> _Work order_
Reproduce, exactly and in full, the lines from the one with "none -> grey bell [202,167,237,221]" through the one with "red bucket [391,48,463,151]" in the data below; drop pictures.
[Data for this task — start]
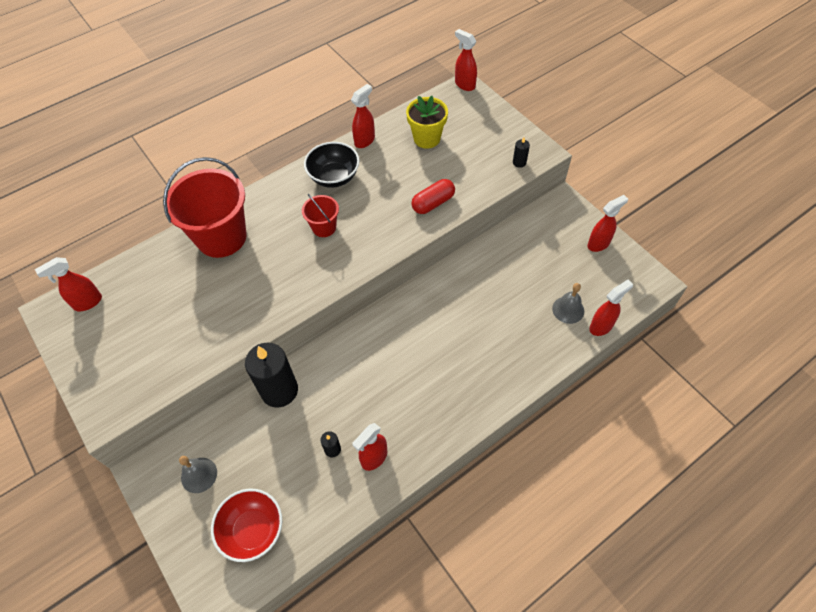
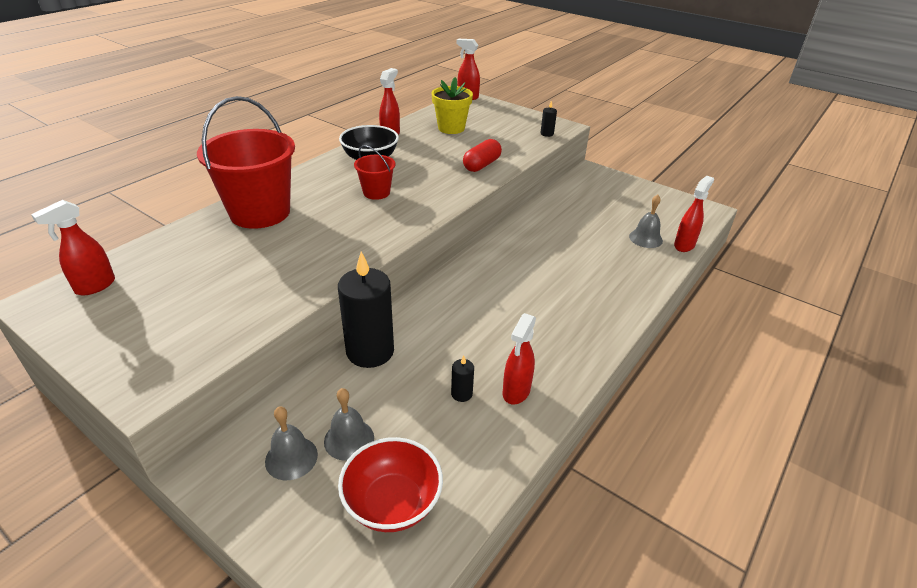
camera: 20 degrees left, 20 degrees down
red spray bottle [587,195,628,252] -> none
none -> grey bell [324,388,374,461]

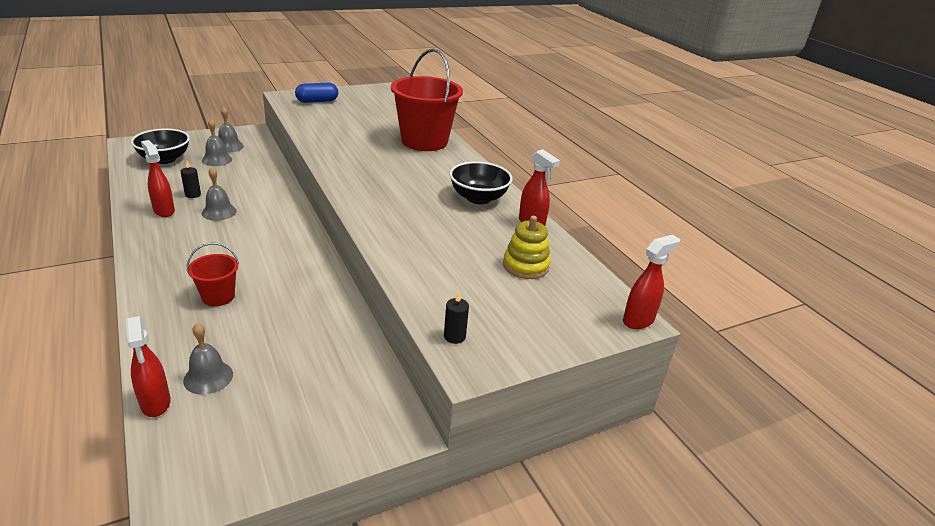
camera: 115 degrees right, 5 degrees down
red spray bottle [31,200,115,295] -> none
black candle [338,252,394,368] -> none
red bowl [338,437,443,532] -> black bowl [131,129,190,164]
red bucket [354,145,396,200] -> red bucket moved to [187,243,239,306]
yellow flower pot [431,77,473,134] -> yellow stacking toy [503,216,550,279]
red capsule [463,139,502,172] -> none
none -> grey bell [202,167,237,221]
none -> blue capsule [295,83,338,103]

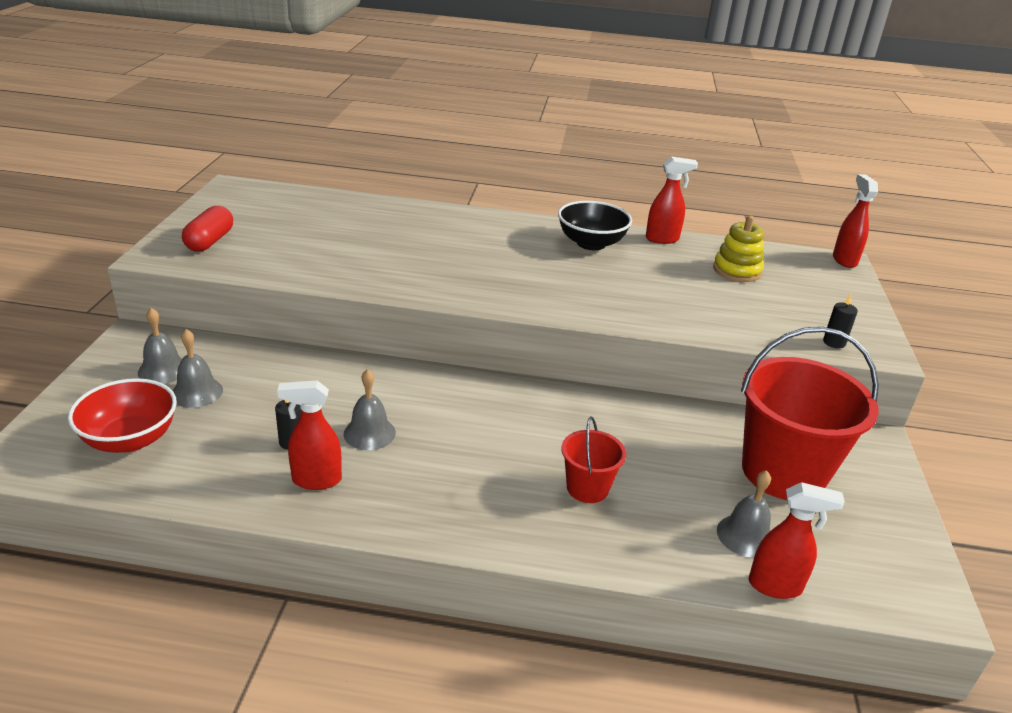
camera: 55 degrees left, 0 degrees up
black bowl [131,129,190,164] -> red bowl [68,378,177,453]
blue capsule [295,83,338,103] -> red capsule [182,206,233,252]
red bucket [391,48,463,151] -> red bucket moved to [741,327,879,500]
[Data for this task — finish]
[Data for this task — start]
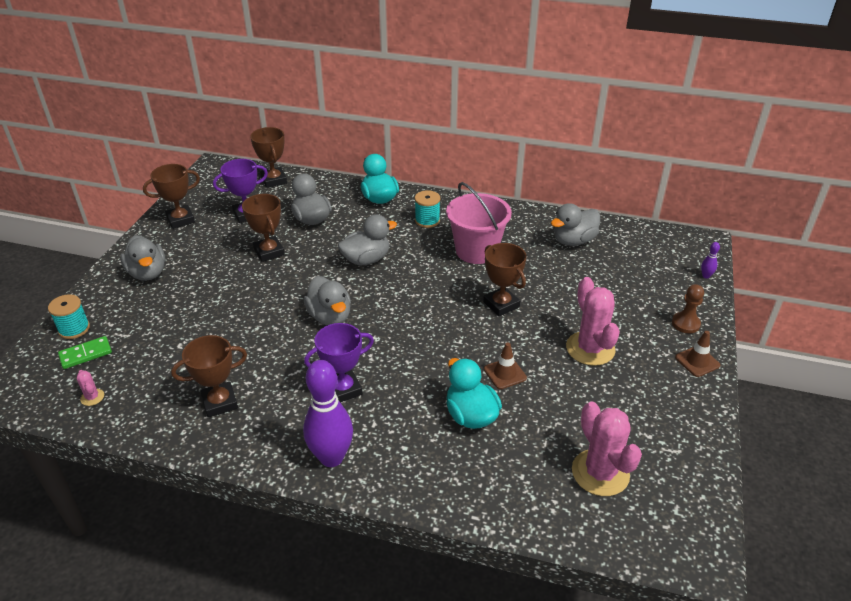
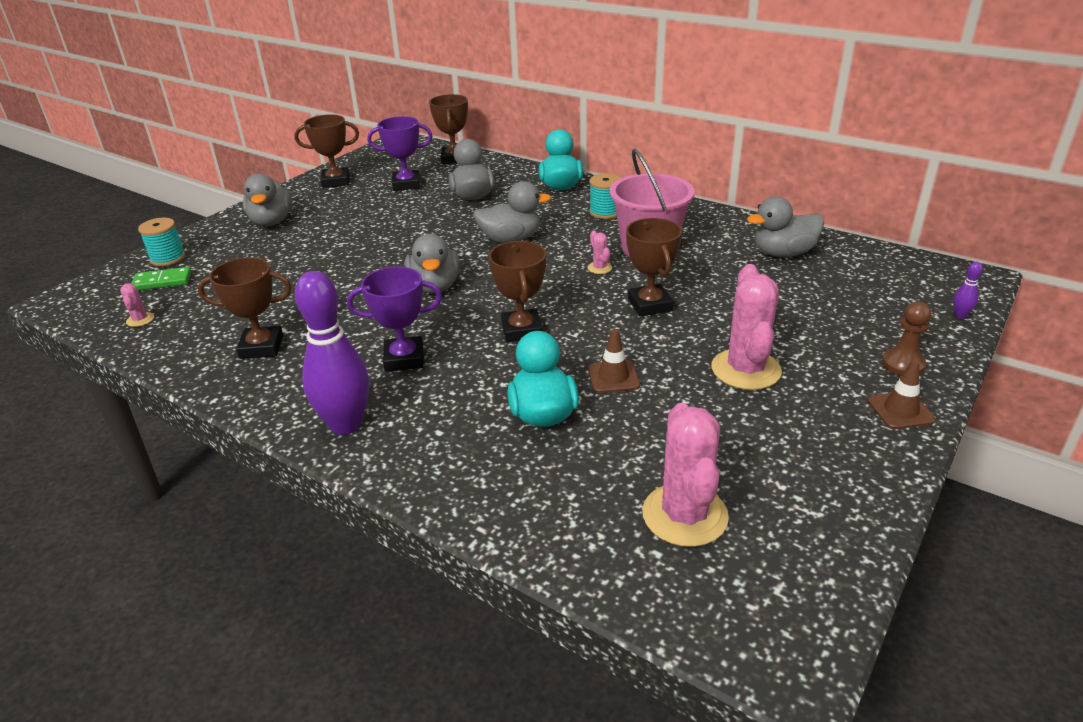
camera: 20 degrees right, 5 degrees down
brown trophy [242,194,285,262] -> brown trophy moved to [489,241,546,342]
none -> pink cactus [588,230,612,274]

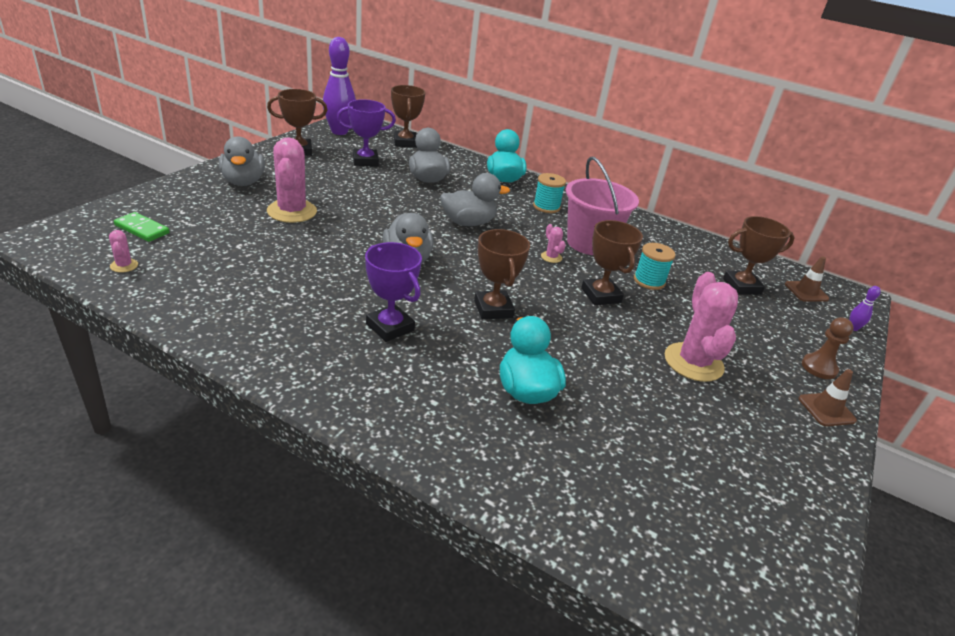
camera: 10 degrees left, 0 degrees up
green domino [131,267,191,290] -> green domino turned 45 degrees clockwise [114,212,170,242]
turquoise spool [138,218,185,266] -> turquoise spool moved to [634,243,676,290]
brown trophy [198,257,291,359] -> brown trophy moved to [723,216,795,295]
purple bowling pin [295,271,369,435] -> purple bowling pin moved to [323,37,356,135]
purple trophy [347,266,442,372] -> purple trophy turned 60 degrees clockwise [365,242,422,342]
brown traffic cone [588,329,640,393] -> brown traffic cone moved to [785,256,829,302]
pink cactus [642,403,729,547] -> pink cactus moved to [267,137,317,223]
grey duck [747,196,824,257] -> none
[Data for this task — finish]
[Data for this task — start]
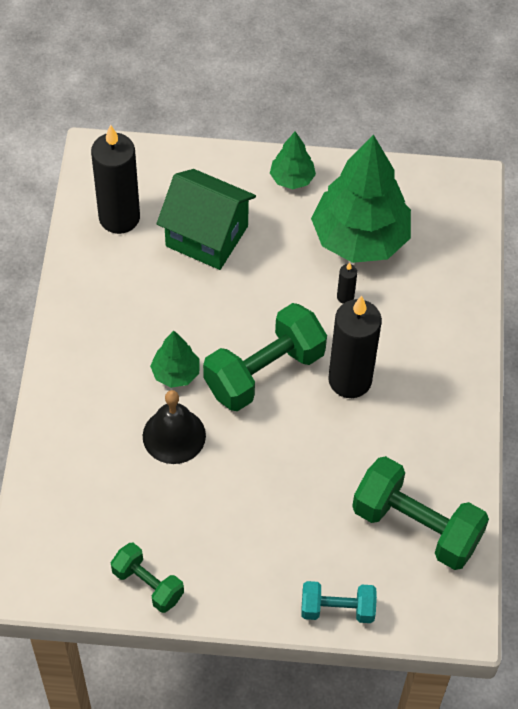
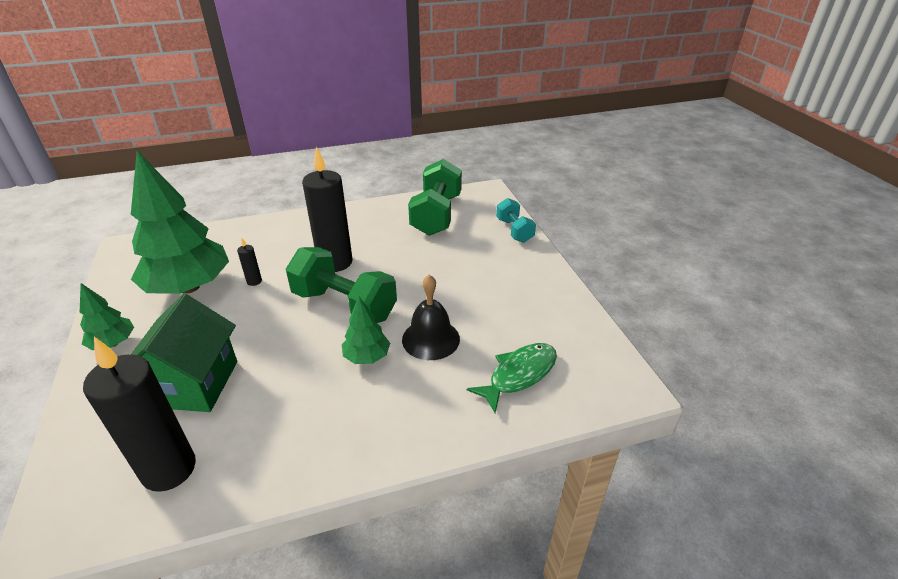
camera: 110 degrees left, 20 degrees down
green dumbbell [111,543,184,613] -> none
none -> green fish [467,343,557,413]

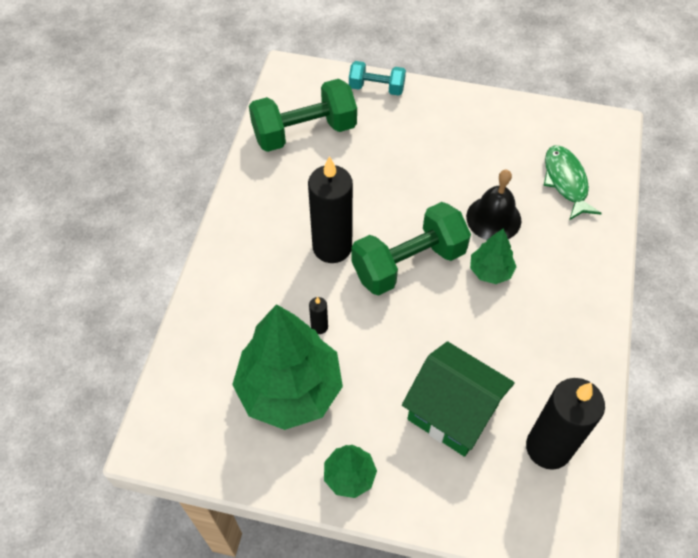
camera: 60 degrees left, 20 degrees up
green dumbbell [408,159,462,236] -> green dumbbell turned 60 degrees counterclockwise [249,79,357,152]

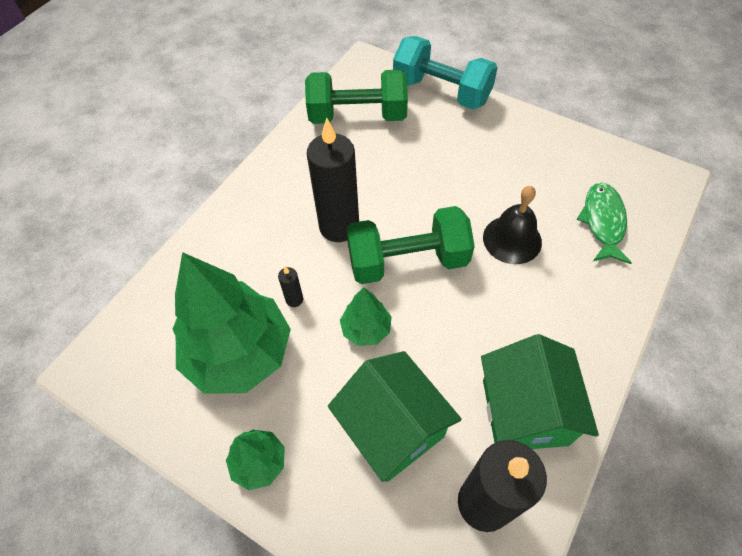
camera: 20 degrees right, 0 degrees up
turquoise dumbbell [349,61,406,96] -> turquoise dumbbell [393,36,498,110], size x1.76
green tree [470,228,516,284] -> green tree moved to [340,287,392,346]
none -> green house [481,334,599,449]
[Data for this task — finish]
> _Response to the task_
none -> grey bell [202,167,237,221]
none -> blue capsule [295,83,338,103]

camera: 55 degrees left, 0 degrees up
black bowl [131,129,190,164] -> red bowl [68,378,177,453]
blue capsule [295,83,338,103] -> red capsule [182,206,233,252]
red bucket [391,48,463,151] -> red bucket moved to [741,327,879,500]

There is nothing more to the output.